**Exercise**
Transcribe the lines below exactly. No image belongs in the transcription.

**Material provided**
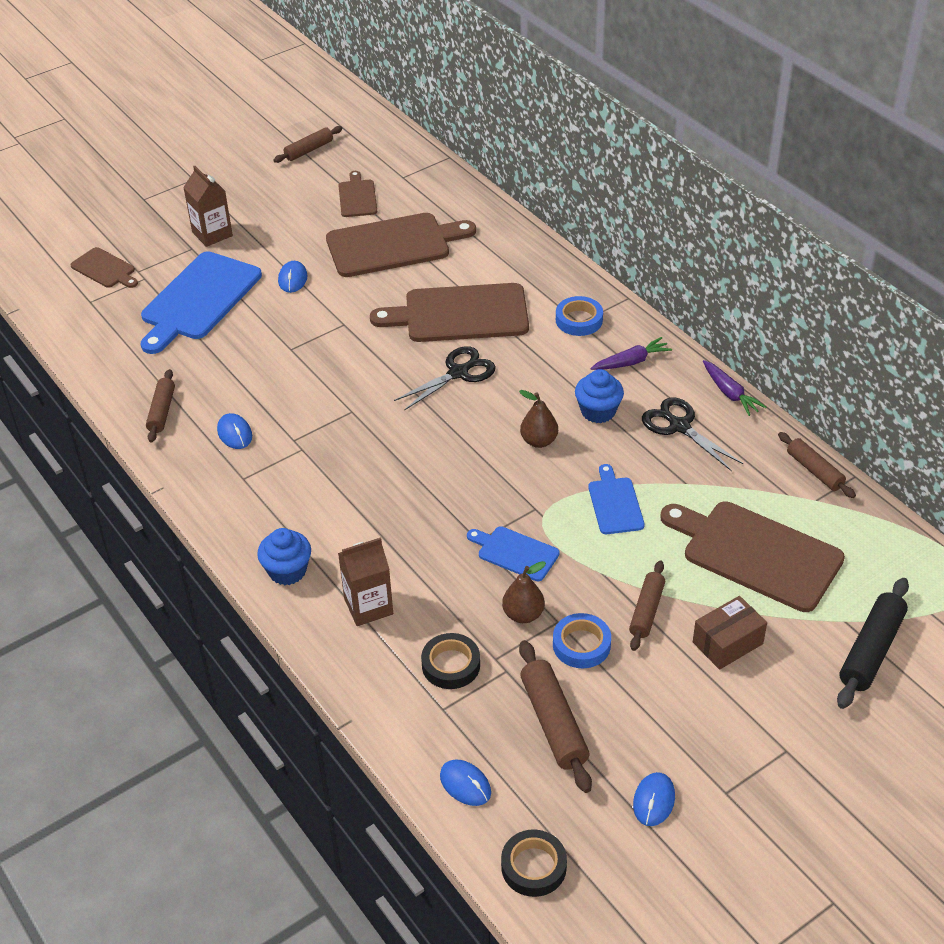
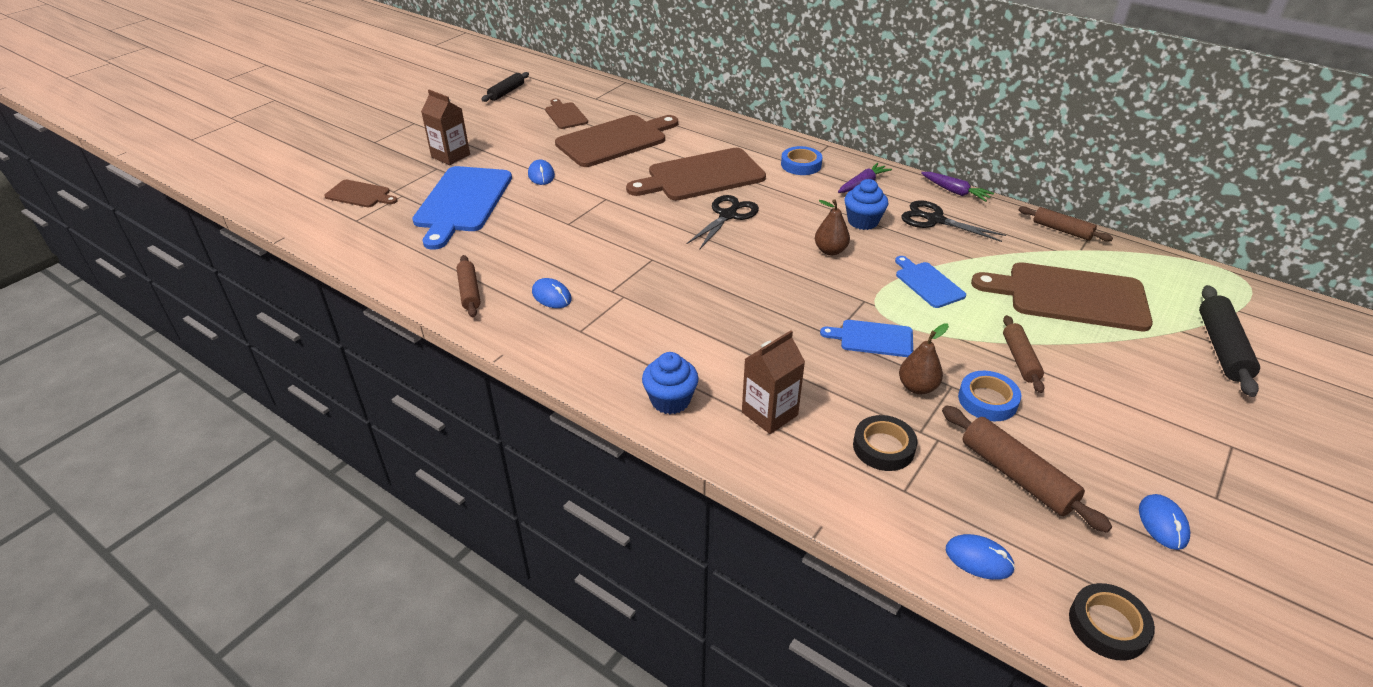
camera: 20 degrees left, 5 degrees down
(309, 150) = (506, 92): brown rolling pin -> black rolling pin
(727, 643) = (1107, 369): brown box -> none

**Output below**
camera: 20 degrees left, 5 degrees down
(309, 150) = (506, 92): brown rolling pin -> black rolling pin
(727, 643) = (1107, 369): brown box -> none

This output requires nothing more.